(TASK INSTRUCTIONS) Please write out every entry below exactly, leaving out any pictures.

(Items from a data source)
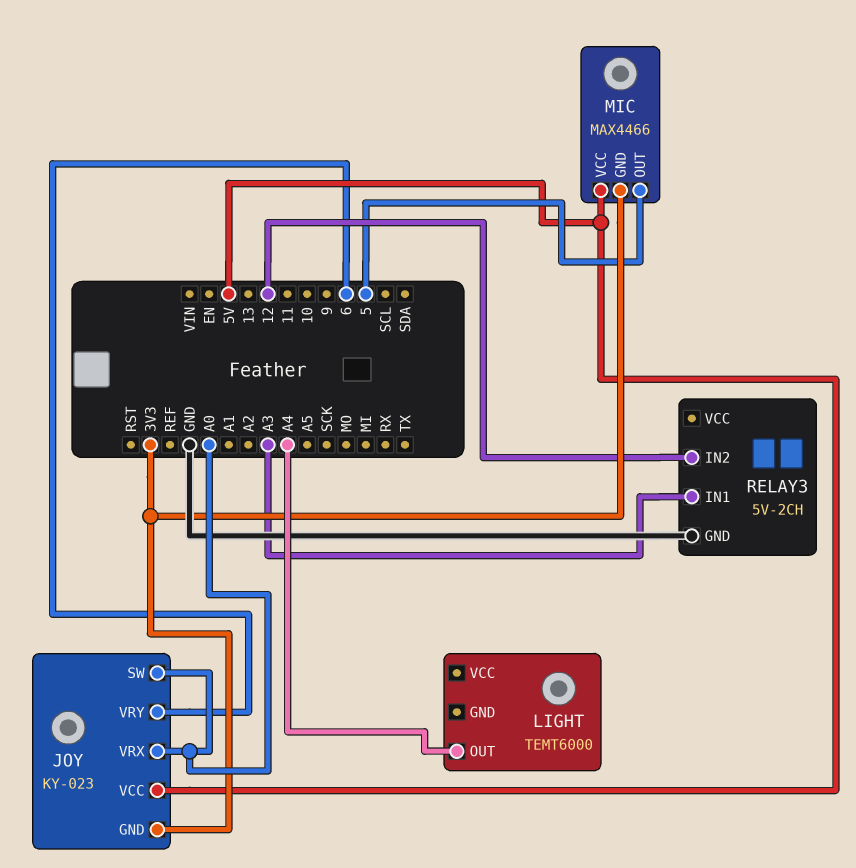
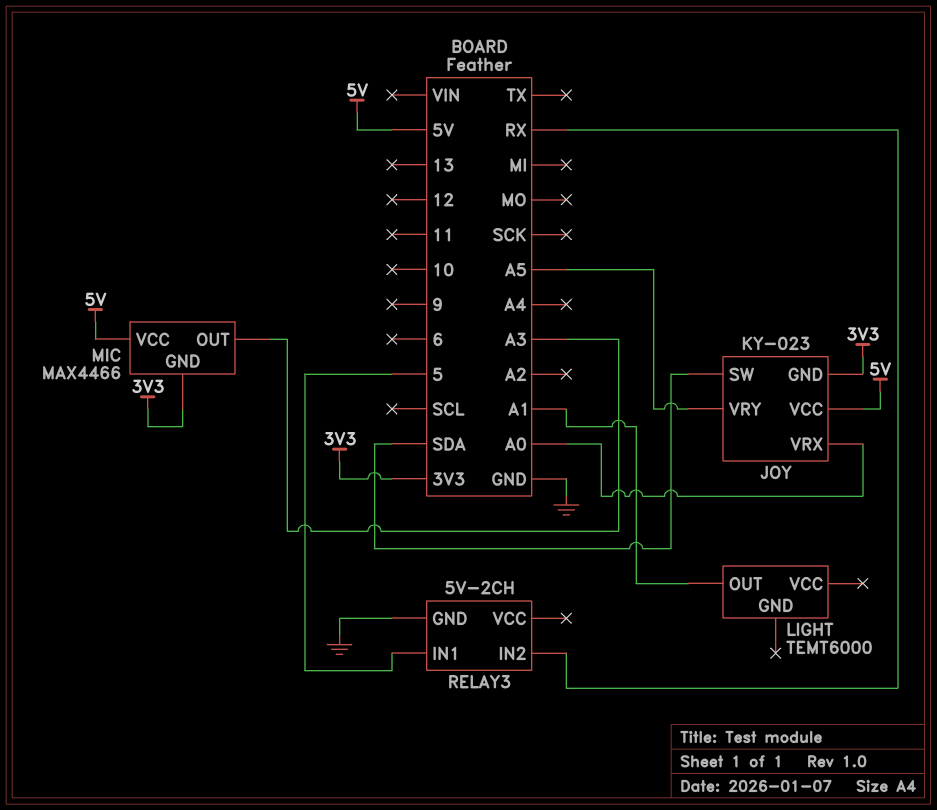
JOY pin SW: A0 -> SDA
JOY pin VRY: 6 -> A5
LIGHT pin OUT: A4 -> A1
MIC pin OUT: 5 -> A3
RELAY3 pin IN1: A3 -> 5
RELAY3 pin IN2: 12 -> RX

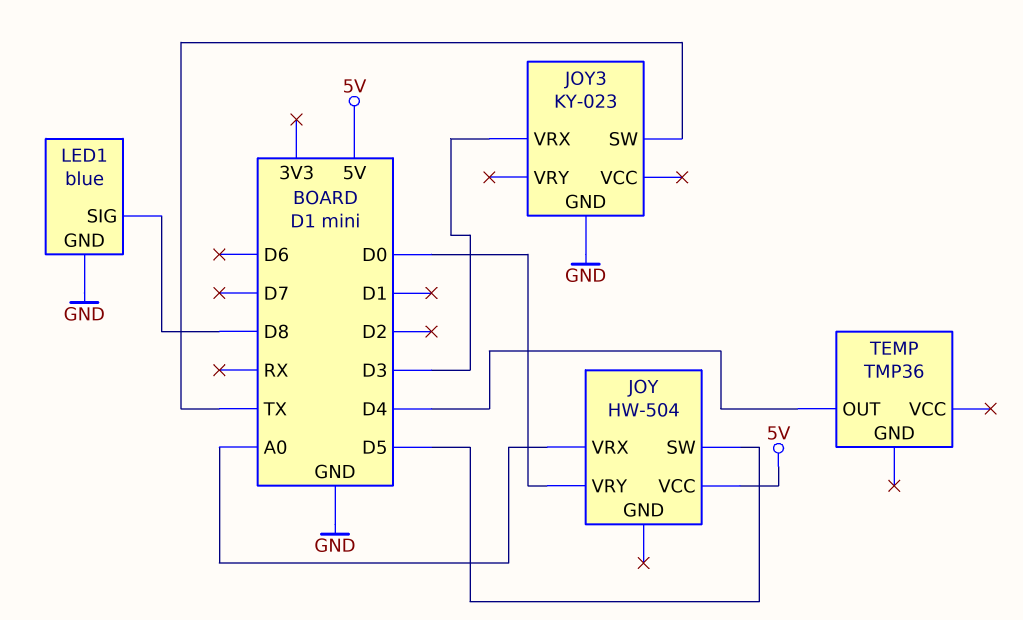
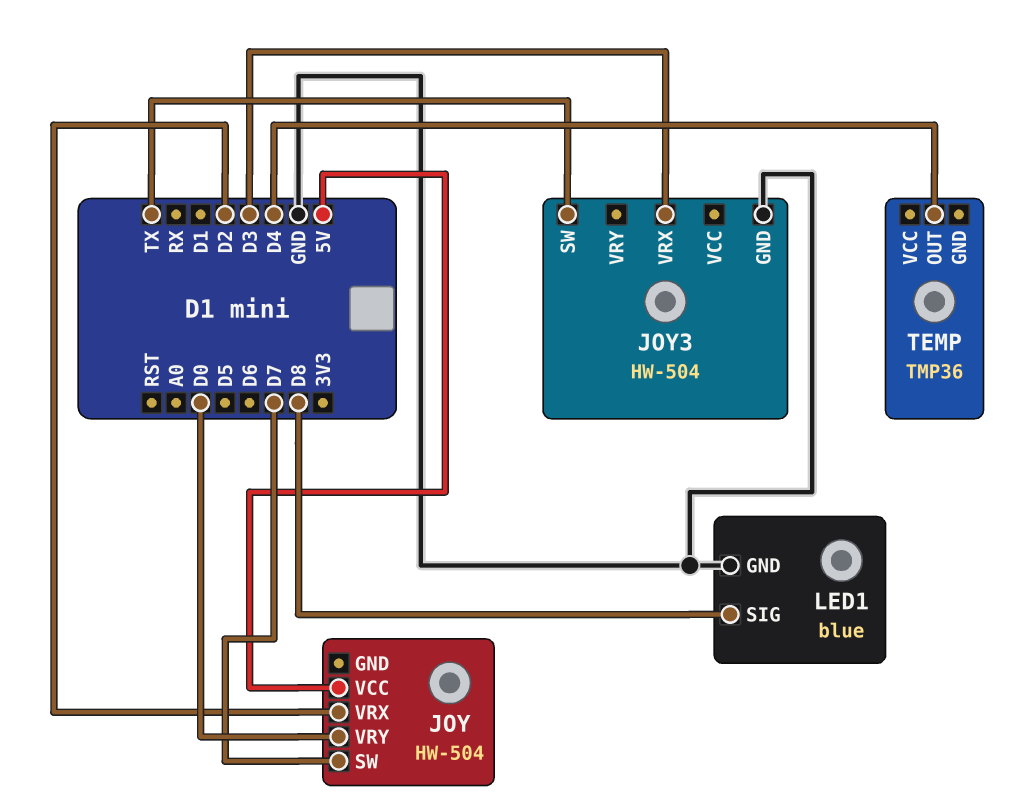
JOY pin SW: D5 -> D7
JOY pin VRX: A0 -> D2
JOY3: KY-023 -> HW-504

(WRITTEN SOLUTION)
JOY pin SW: A0 -> SDA
JOY pin VRY: 6 -> A5
LIGHT pin OUT: A4 -> A1
MIC pin OUT: 5 -> A3
RELAY3 pin IN1: A3 -> 5
RELAY3 pin IN2: 12 -> RX

JOY pin SW: D5 -> D7
JOY pin VRX: A0 -> D2
JOY3: KY-023 -> HW-504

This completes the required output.